# [PROVIDED MATERIAL]
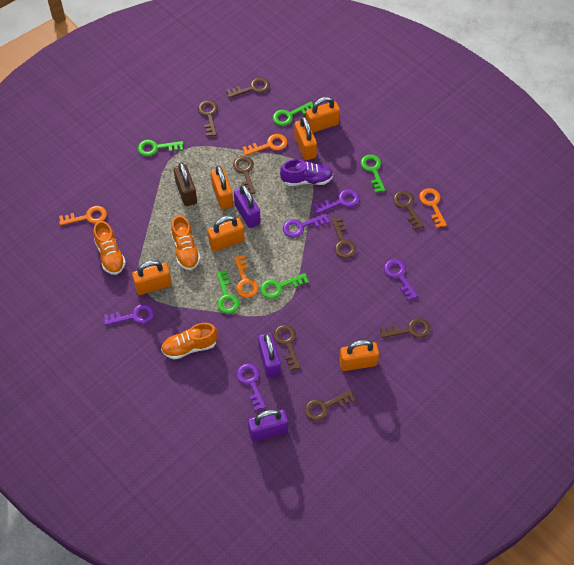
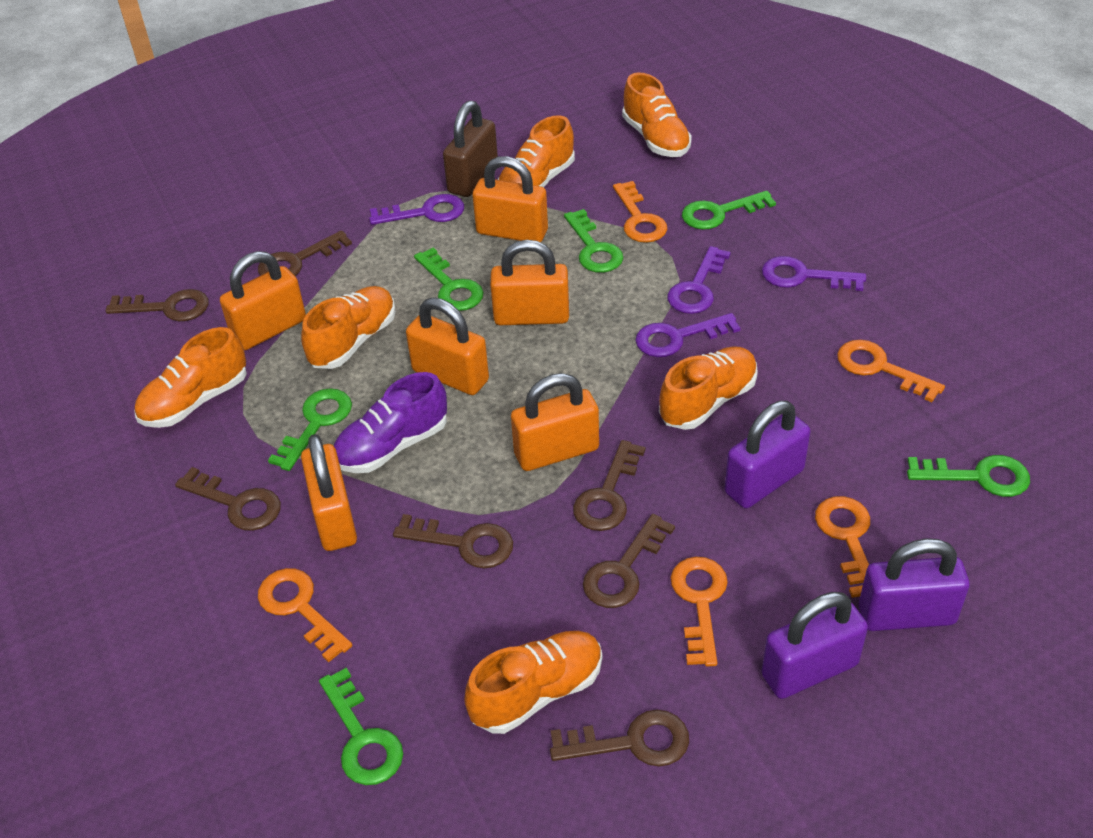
brown key: 8 -> 7
green key: 5 -> 6
orange key: 4 -> 5
orange shoe: 3 -> 6
purple key: 5 -> 4

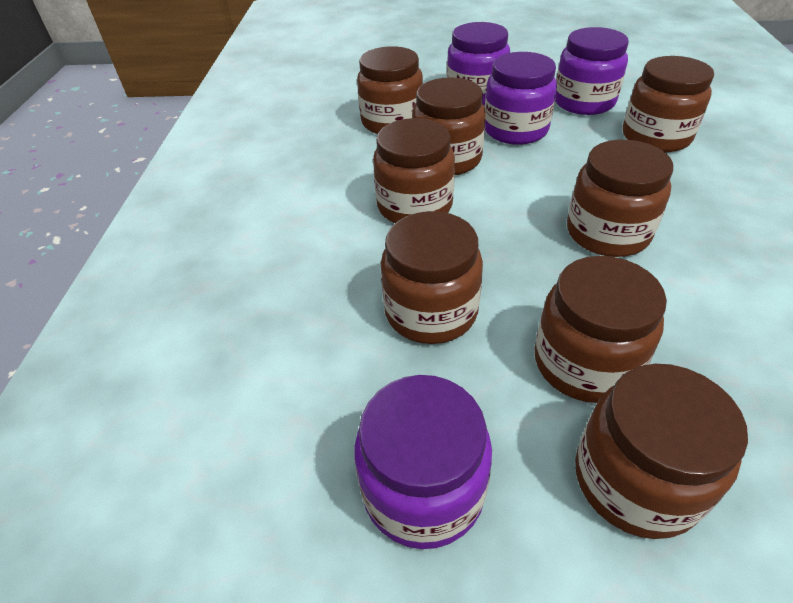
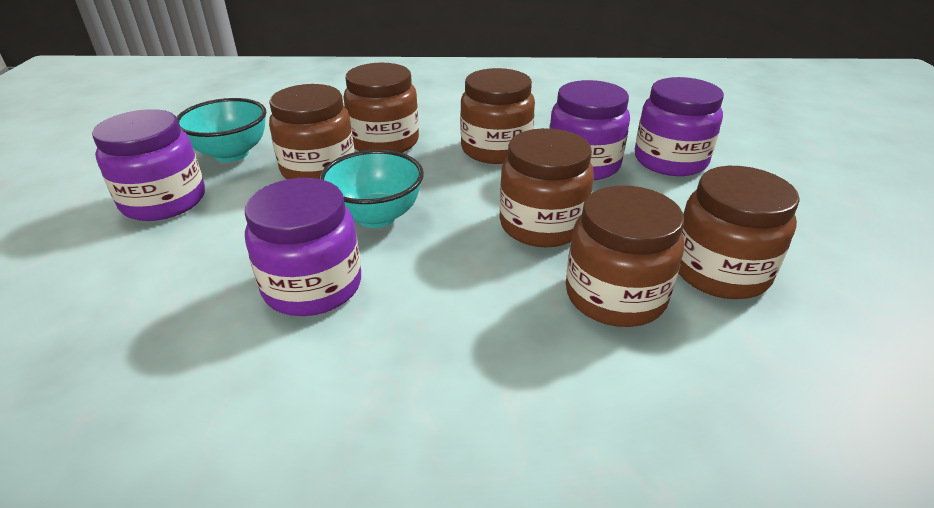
brown jar: 8 -> 6
turquoise bowl: 0 -> 2

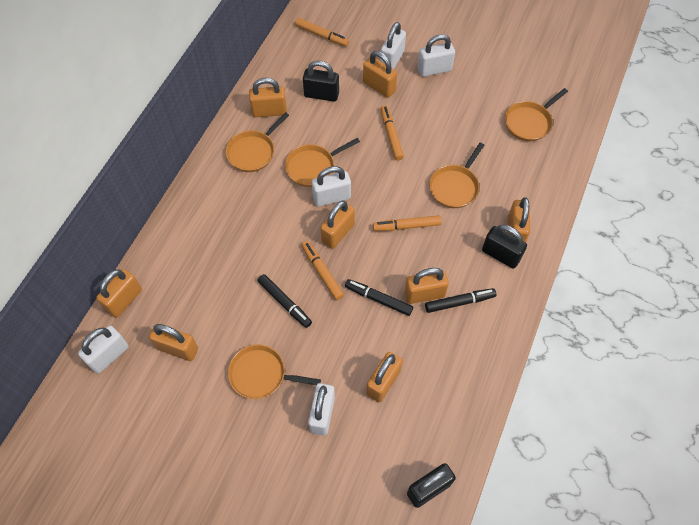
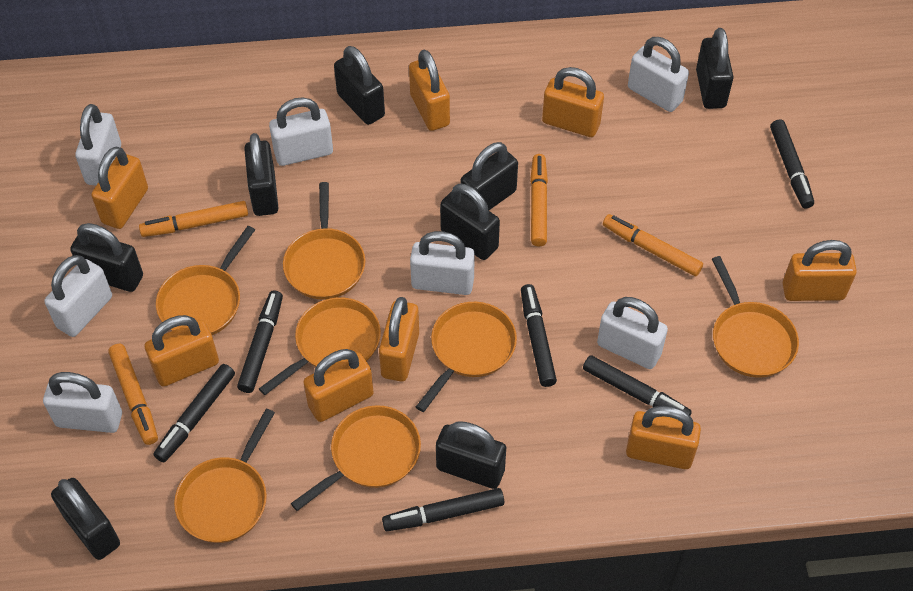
black marker: 3 -> 6
black padlock: 3 -> 8
orange pan: 5 -> 7
white padlock: 5 -> 7

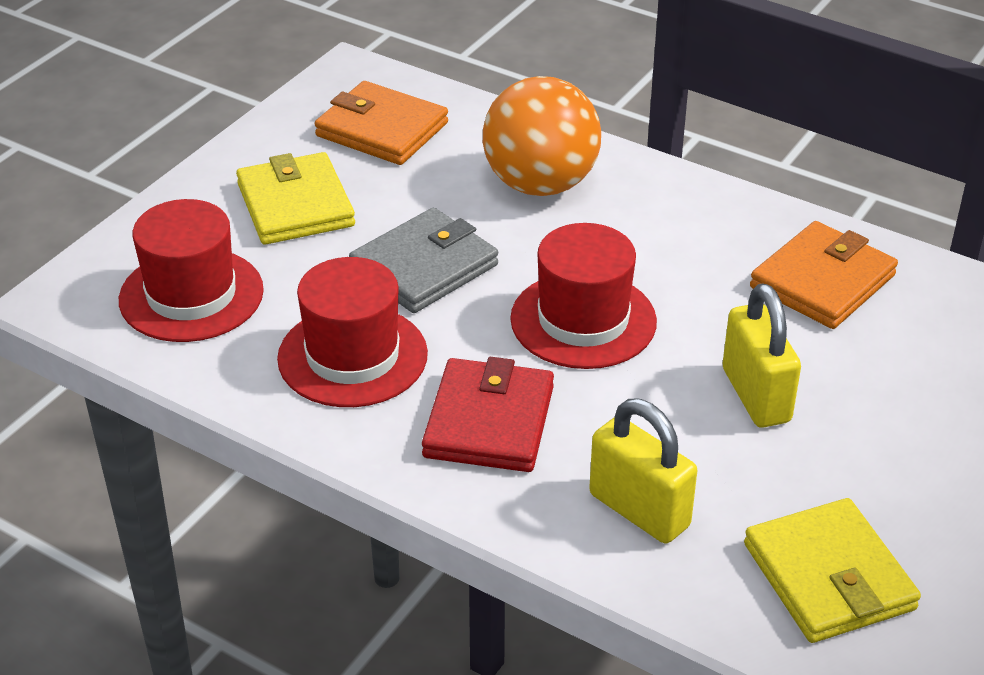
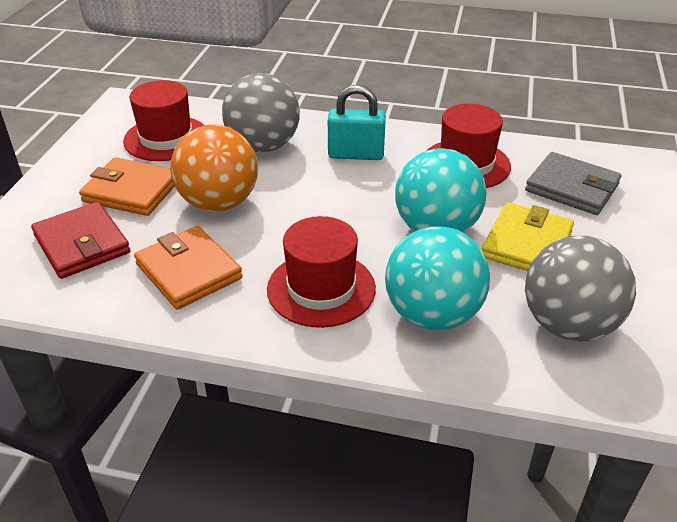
grey ball: 0 -> 2
turquoise ball: 0 -> 2
turquoise padlock: 0 -> 1
yellow padlock: 2 -> 0
yellow wallet: 2 -> 1

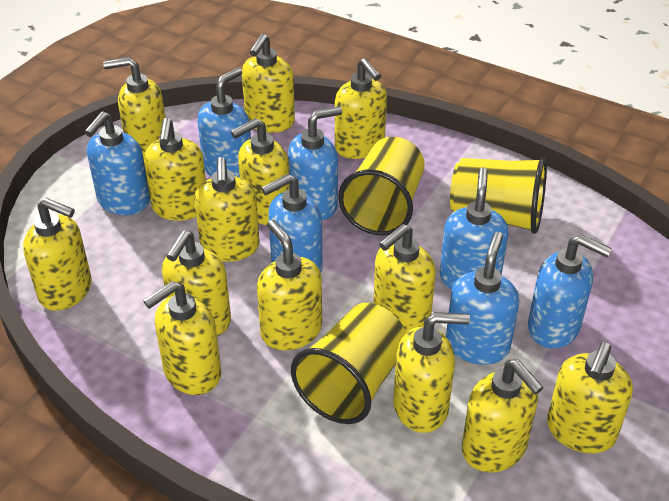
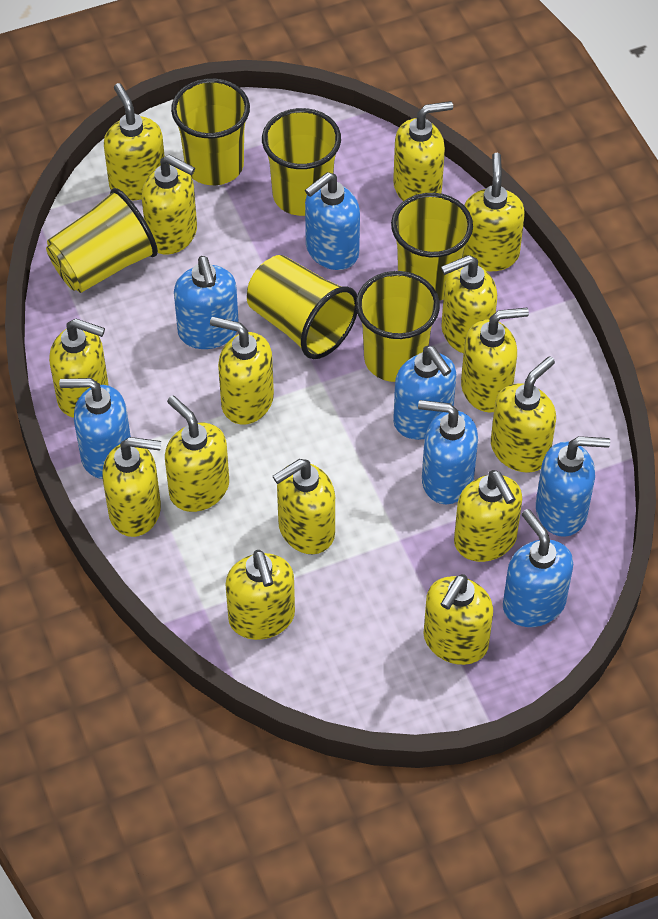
yellow cup: 3 -> 6
yellow soap dispenser: 14 -> 15

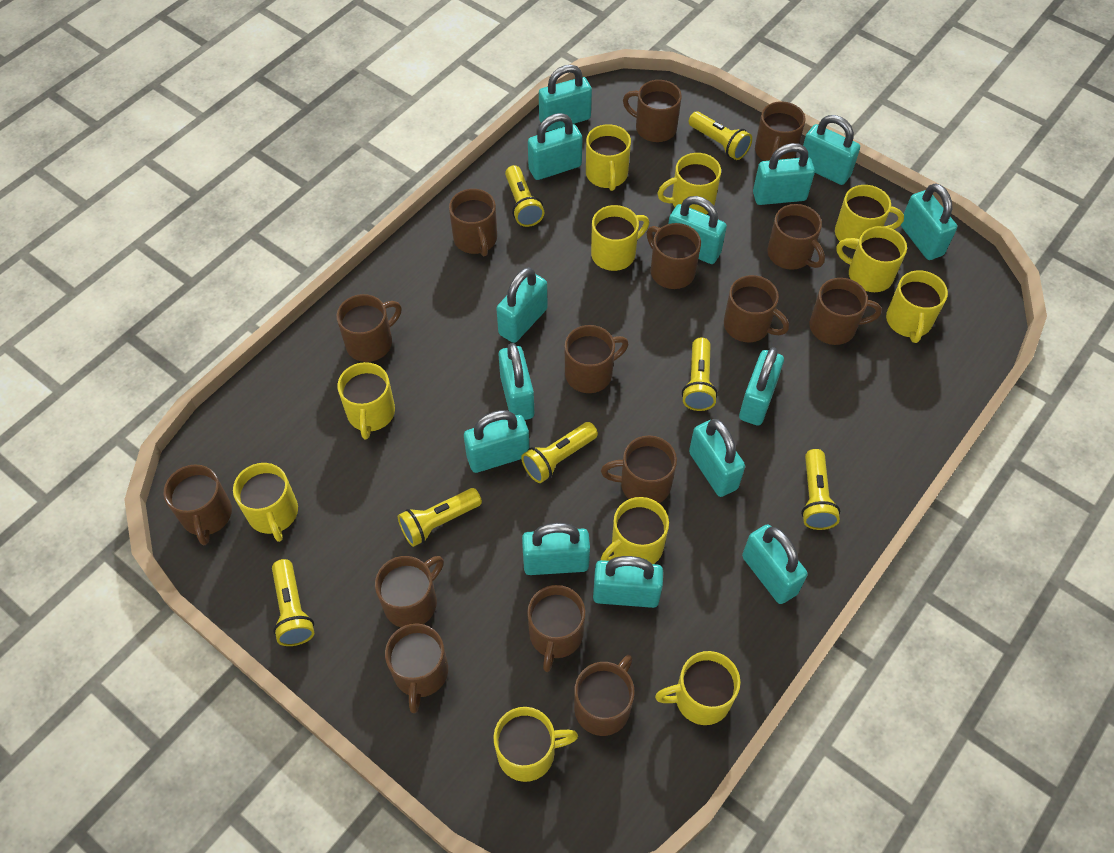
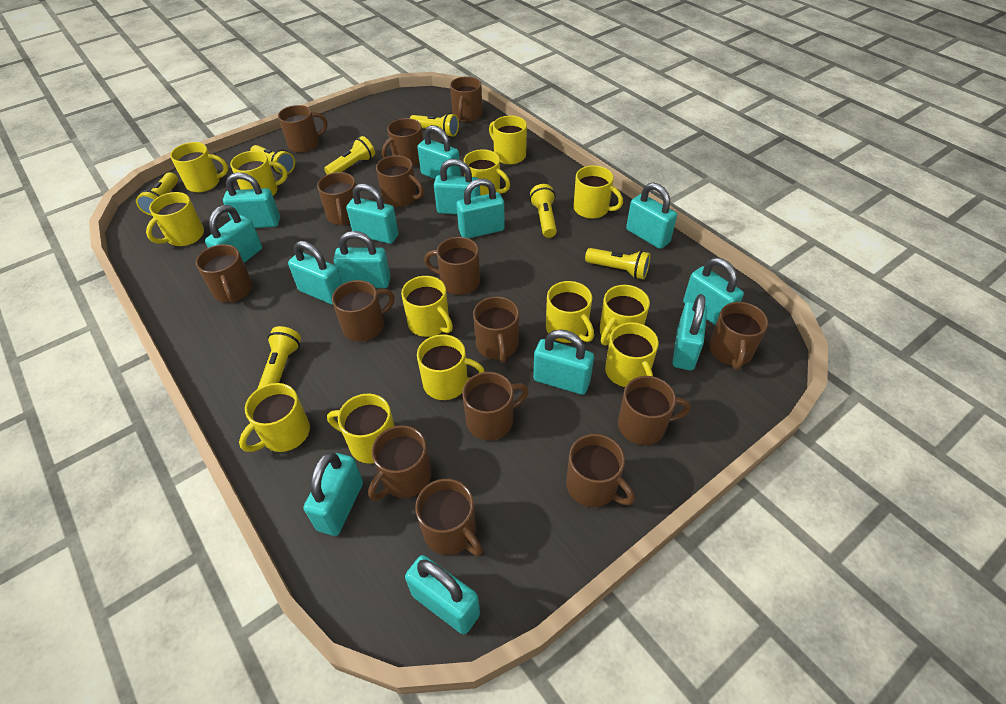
yellow mug: 11 -> 13

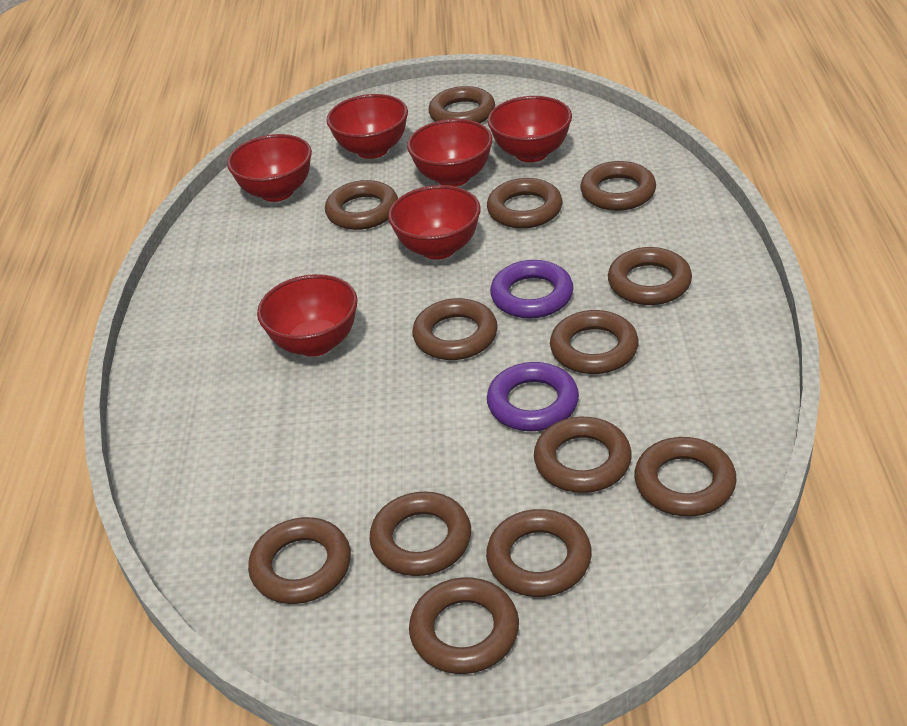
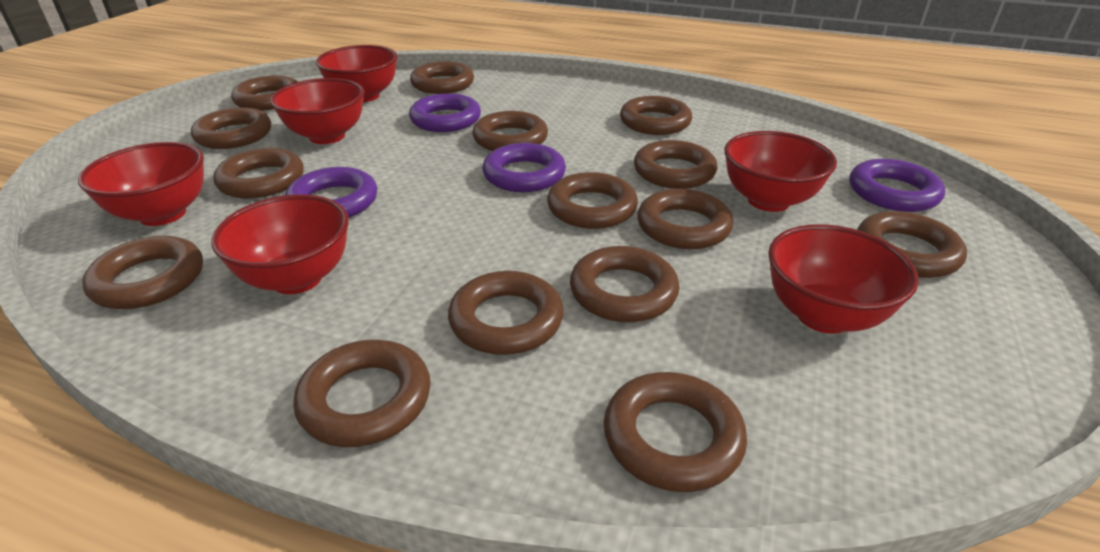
brown ring: 13 -> 15
purple ring: 2 -> 4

# [TASK PROMPT]
Show every line of the listing containing the string "brown" by copying it.

# [YOUR SOLUTION]
brown key: 8 -> 7
brown jar: 8 -> 6
brown ring: 13 -> 15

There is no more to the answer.